| Activity |
Please state in a single number how many lines of the entries below include the word "size".

| Data in this exercise |
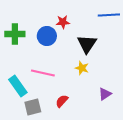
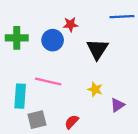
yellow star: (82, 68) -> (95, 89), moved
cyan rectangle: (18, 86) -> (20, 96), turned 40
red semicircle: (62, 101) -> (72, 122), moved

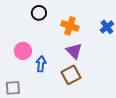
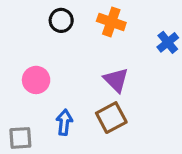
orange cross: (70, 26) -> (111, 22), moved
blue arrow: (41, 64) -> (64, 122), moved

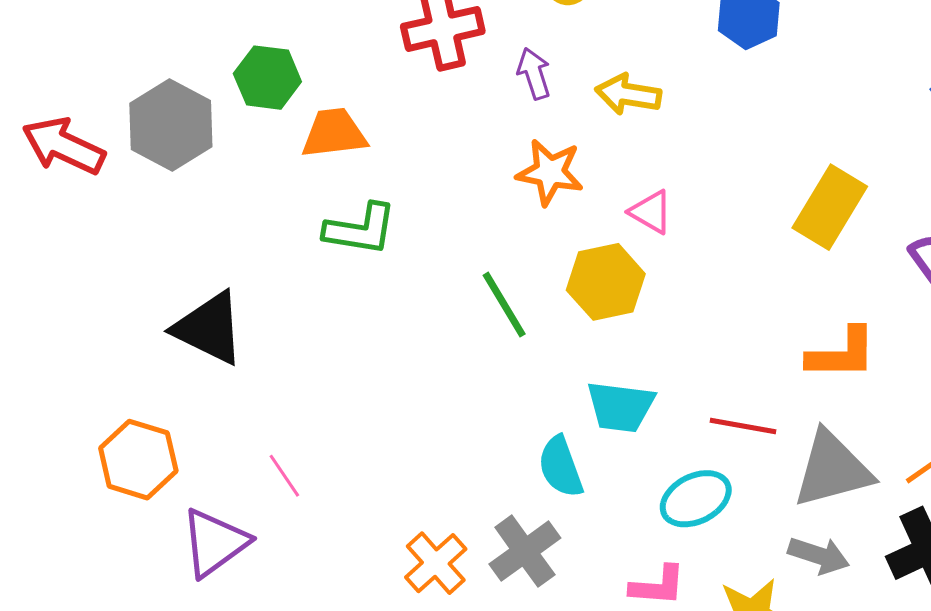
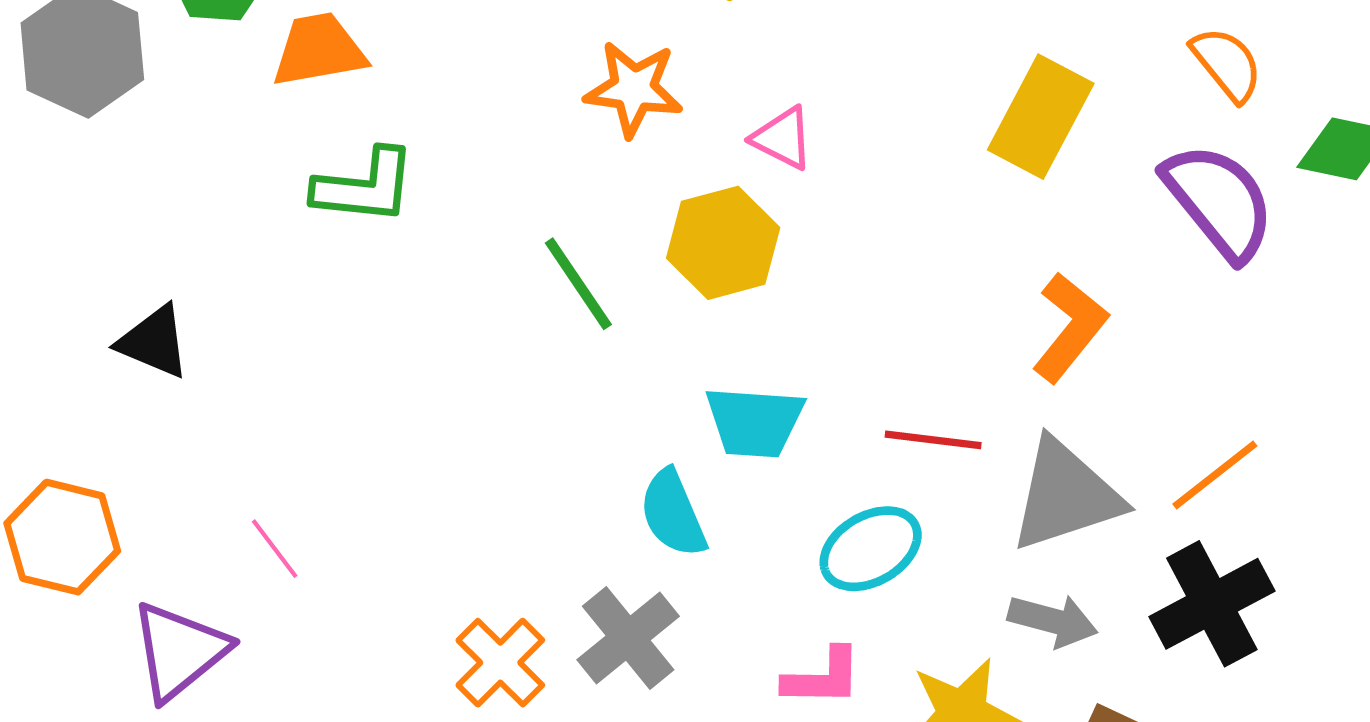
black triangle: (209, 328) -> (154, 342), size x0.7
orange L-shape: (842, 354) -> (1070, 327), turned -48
---
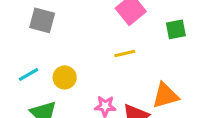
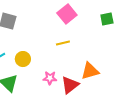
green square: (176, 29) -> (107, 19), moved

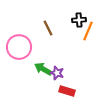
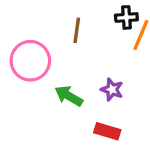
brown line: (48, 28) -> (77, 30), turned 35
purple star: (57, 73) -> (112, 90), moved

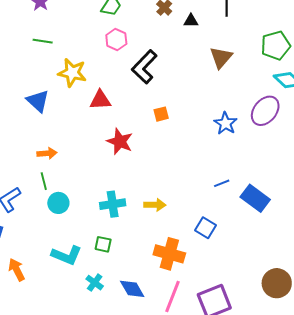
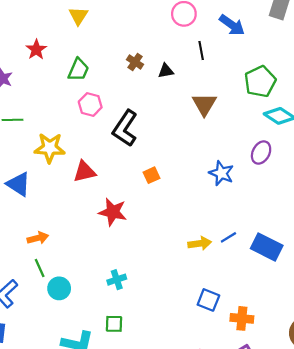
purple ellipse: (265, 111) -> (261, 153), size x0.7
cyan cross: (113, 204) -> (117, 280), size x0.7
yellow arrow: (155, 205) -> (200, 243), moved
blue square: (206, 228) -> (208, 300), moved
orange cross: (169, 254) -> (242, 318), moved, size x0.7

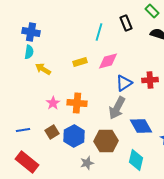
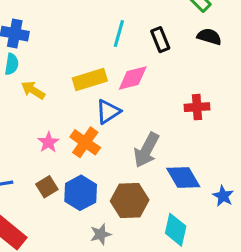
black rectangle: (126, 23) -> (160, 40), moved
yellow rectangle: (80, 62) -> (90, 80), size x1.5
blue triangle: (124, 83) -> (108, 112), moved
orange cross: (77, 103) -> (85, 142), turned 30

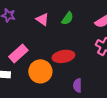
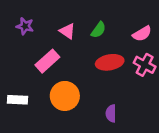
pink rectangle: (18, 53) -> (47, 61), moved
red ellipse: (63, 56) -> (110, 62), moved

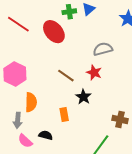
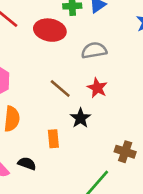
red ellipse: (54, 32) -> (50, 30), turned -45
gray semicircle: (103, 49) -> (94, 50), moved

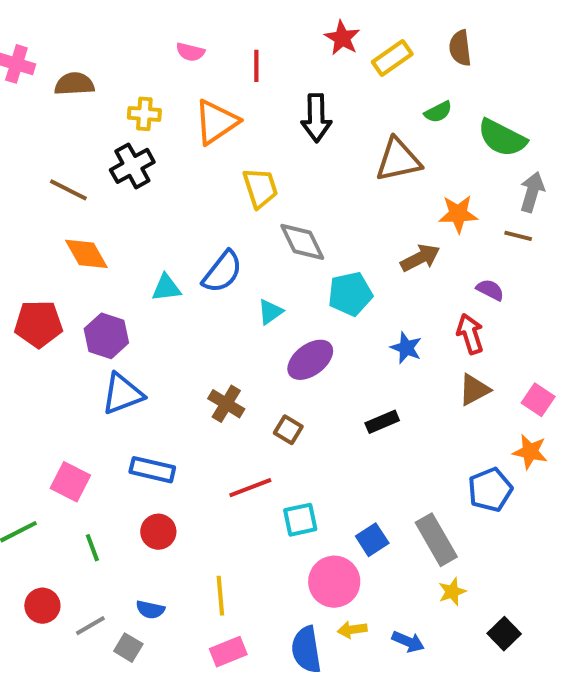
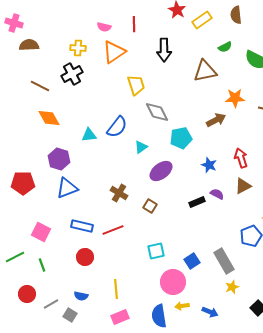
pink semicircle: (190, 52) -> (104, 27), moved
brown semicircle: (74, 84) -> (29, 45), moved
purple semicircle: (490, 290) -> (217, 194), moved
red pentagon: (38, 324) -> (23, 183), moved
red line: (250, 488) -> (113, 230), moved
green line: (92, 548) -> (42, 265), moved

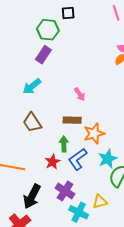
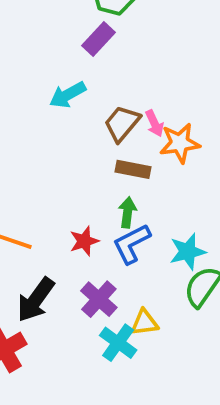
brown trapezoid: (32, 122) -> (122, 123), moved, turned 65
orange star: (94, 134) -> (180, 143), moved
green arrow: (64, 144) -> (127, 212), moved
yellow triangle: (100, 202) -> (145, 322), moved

| Answer area |
5